§ **HOW TO COMPLETE THIS TASK**
Before copying, remove every picture, and then repeat all entries below precisely as written.

[Opening MATERIAL FOR THE TASK section]

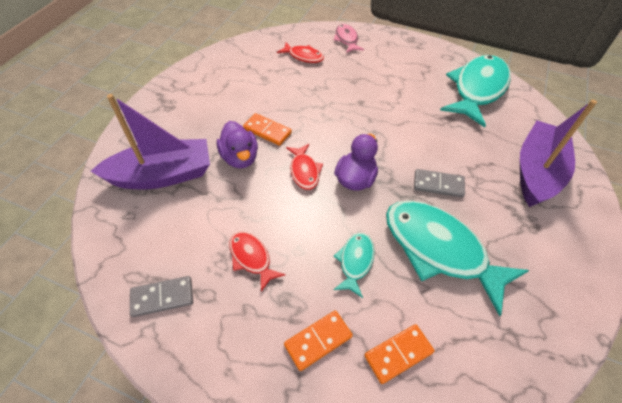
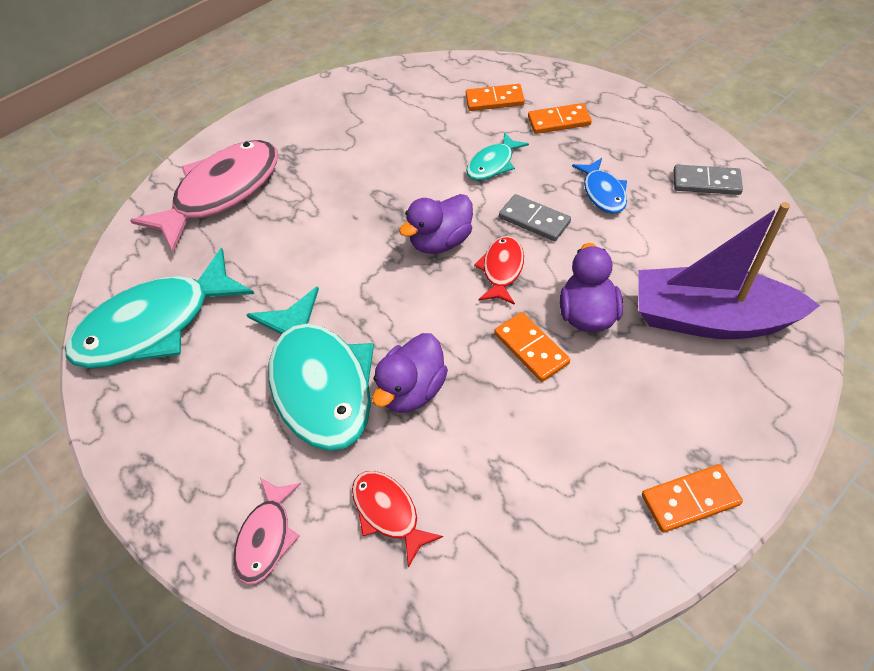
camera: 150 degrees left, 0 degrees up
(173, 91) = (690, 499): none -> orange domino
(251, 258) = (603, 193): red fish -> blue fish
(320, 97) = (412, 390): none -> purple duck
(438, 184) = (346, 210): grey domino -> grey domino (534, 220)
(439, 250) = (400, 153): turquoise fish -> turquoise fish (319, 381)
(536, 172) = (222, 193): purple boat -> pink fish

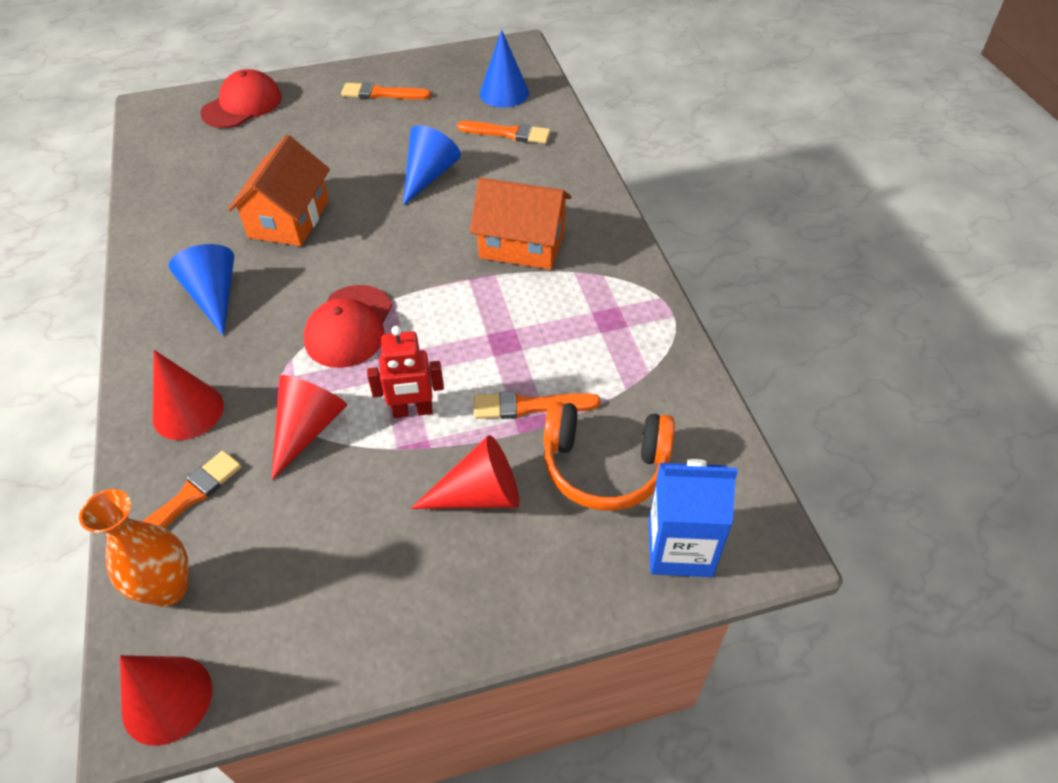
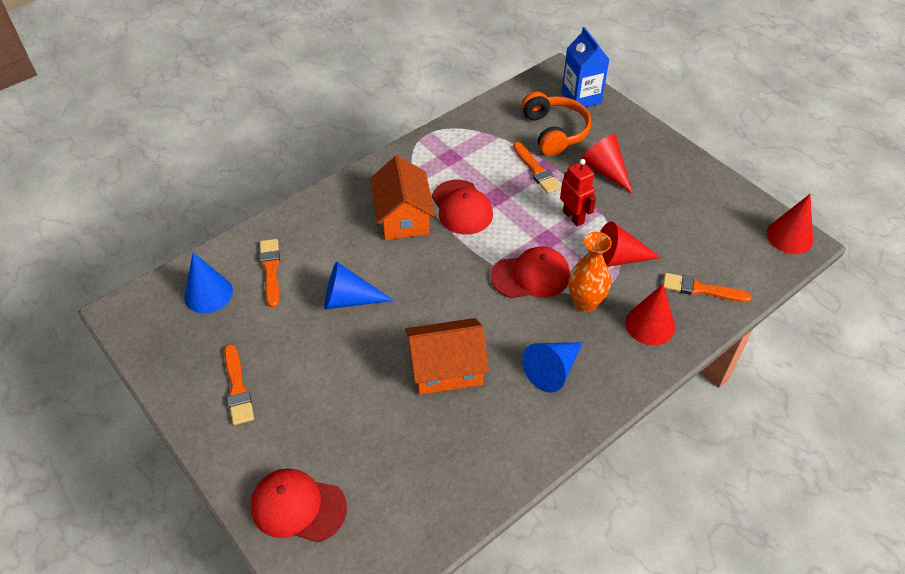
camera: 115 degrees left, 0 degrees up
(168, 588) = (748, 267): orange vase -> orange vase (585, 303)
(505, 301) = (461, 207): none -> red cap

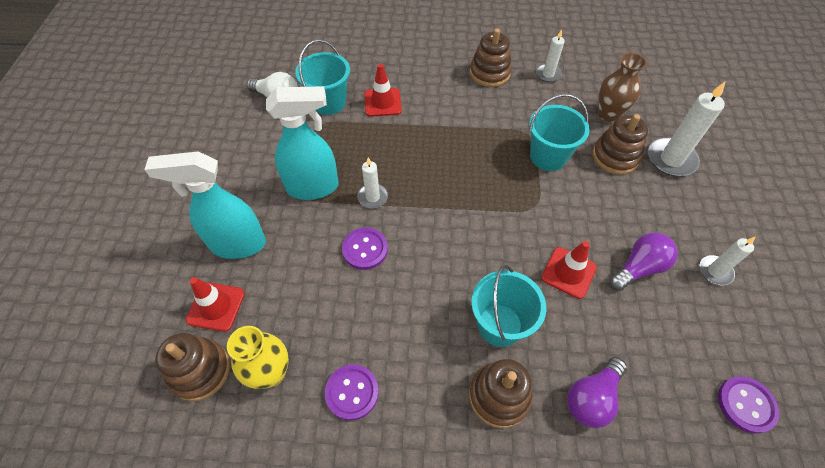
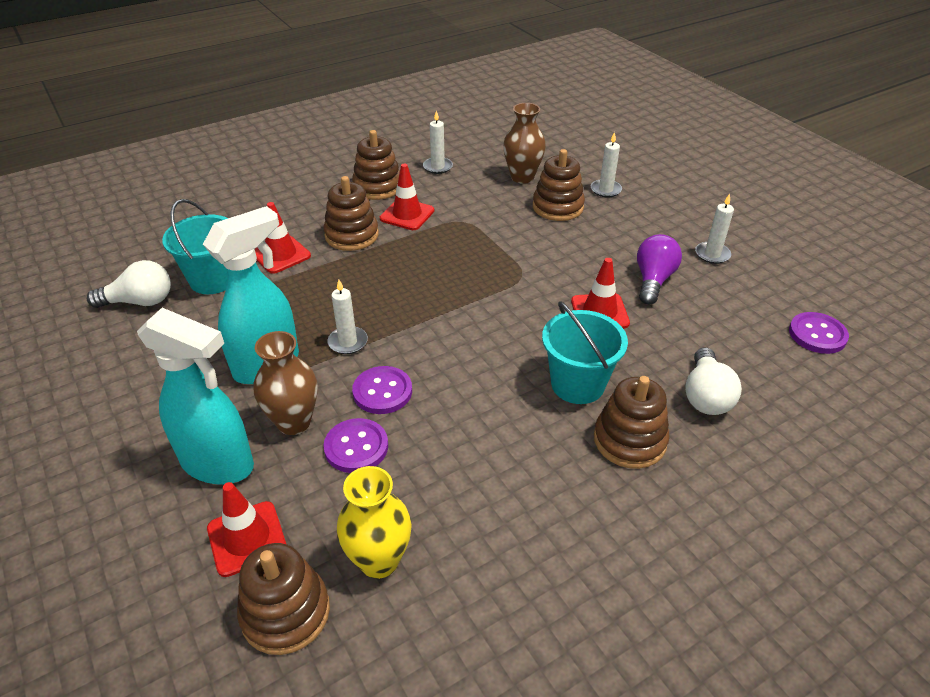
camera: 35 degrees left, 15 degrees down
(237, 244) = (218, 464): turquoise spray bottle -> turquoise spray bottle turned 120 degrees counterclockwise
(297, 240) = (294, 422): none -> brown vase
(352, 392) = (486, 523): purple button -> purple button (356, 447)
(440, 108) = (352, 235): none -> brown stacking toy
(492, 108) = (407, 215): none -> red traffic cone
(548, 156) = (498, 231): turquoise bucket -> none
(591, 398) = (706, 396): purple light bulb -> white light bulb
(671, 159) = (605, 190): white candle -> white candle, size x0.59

[Closing MATERIAL FOR THE TASK section]

§ **SOLUTION BELOW**
camera: 150 degrees left, 0 degrees up
(173, 91) = (690, 499): none -> orange domino
(251, 258) = (603, 193): red fish -> blue fish
(320, 97) = (412, 390): none -> purple duck
(438, 184) = (346, 210): grey domino -> grey domino (534, 220)
(439, 250) = (400, 153): turquoise fish -> turquoise fish (319, 381)
(536, 172) = (222, 193): purple boat -> pink fish

camera: 115 degrees left, 0 degrees up
(168, 588) = (748, 267): orange vase -> orange vase (585, 303)
(505, 301) = (461, 207): none -> red cap

camera: 35 degrees left, 15 degrees down
(237, 244) = (218, 464): turquoise spray bottle -> turquoise spray bottle turned 120 degrees counterclockwise
(297, 240) = (294, 422): none -> brown vase
(352, 392) = (486, 523): purple button -> purple button (356, 447)
(440, 108) = (352, 235): none -> brown stacking toy
(492, 108) = (407, 215): none -> red traffic cone
(548, 156) = (498, 231): turquoise bucket -> none
(591, 398) = (706, 396): purple light bulb -> white light bulb
(671, 159) = (605, 190): white candle -> white candle, size x0.59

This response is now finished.